*What the task requires:*
Copy out each line of the data that holds the word "tabla".

*Records shown:*

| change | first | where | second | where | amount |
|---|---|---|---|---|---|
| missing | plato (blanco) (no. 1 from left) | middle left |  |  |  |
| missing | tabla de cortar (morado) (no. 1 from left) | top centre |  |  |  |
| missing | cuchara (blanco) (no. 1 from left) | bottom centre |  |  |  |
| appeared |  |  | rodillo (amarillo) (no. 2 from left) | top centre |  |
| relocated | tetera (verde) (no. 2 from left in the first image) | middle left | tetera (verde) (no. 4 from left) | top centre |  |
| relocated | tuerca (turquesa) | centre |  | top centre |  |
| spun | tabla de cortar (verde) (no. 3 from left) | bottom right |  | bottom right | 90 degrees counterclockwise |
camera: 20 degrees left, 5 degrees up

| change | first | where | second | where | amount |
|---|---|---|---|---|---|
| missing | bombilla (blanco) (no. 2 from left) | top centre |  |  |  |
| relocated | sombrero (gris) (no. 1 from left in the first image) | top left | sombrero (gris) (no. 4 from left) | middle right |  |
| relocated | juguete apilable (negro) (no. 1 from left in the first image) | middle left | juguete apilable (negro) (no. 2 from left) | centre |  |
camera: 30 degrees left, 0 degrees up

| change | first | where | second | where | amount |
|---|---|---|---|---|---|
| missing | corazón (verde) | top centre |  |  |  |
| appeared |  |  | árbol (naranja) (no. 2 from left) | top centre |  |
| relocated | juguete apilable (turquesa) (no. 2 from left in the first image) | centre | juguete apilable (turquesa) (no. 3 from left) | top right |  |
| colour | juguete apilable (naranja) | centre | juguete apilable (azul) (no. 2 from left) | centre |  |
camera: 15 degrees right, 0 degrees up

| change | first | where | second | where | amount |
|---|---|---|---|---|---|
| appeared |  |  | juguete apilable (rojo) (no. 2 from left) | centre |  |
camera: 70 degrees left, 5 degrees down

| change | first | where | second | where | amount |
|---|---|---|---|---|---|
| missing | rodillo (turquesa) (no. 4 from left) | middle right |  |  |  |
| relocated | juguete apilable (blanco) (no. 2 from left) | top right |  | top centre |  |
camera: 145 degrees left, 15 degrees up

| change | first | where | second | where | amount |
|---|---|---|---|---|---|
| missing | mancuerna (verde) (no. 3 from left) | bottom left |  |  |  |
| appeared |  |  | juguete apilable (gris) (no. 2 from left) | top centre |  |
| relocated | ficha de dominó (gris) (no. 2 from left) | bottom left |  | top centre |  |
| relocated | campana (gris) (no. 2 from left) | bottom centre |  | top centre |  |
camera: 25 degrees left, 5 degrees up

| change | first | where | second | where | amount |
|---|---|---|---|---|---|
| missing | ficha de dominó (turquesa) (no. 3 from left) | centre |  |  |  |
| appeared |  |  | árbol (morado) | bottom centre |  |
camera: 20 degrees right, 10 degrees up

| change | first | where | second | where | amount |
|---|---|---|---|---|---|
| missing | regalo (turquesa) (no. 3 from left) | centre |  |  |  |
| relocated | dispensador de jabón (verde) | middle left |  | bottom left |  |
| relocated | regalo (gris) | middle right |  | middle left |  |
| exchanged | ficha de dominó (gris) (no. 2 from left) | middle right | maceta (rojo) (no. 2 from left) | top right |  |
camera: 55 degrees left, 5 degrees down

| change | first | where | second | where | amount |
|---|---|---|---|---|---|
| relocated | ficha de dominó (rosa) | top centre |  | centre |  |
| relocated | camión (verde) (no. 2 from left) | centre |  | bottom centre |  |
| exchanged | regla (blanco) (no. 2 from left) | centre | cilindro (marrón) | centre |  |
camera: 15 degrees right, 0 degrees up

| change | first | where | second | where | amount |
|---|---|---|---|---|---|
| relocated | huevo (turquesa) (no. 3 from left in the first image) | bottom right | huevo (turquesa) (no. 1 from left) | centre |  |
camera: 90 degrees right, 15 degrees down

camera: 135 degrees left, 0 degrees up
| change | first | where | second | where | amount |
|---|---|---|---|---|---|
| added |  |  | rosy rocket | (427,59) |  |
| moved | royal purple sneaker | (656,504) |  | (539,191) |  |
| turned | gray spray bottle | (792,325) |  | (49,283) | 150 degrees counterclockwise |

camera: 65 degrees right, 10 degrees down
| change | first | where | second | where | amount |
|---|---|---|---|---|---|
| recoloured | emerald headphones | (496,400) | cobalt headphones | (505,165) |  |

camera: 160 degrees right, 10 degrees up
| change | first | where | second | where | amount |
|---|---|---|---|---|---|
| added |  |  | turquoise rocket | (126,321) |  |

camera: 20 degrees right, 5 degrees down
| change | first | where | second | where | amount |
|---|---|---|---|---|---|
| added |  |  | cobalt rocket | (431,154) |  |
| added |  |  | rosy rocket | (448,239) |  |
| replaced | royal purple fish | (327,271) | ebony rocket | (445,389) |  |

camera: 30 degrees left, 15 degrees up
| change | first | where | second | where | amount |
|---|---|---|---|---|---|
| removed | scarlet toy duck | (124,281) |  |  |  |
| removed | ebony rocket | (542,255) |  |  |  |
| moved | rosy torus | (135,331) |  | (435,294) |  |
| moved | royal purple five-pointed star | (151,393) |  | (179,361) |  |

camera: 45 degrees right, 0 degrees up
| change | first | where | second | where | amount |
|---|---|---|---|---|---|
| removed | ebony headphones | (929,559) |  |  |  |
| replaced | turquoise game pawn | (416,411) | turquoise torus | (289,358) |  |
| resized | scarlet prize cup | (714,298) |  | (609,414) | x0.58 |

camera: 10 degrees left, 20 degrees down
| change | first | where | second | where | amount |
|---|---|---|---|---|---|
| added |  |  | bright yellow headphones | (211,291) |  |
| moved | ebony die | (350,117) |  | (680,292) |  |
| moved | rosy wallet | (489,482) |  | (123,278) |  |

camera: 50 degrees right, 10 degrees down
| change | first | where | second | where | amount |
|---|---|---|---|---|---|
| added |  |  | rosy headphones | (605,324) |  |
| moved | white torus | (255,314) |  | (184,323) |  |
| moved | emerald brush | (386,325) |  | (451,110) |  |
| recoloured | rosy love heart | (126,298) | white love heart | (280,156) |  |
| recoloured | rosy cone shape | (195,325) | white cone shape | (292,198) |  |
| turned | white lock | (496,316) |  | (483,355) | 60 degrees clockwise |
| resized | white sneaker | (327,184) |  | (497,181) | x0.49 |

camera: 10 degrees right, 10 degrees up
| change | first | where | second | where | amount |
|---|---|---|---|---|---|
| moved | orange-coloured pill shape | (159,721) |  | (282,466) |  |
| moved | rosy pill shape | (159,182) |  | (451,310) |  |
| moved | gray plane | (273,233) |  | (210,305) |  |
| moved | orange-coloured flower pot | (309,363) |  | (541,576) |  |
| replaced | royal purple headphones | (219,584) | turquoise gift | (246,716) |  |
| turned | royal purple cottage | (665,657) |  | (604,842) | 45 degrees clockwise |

*Written response:*
| missing | tabla de cortar (morado) (no. 1 from left) | top centre |  |  |  |
| spun | tabla de cortar (verde) (no. 3 from left) | bottom right |  | bottom right | 90 degrees counterclockwise |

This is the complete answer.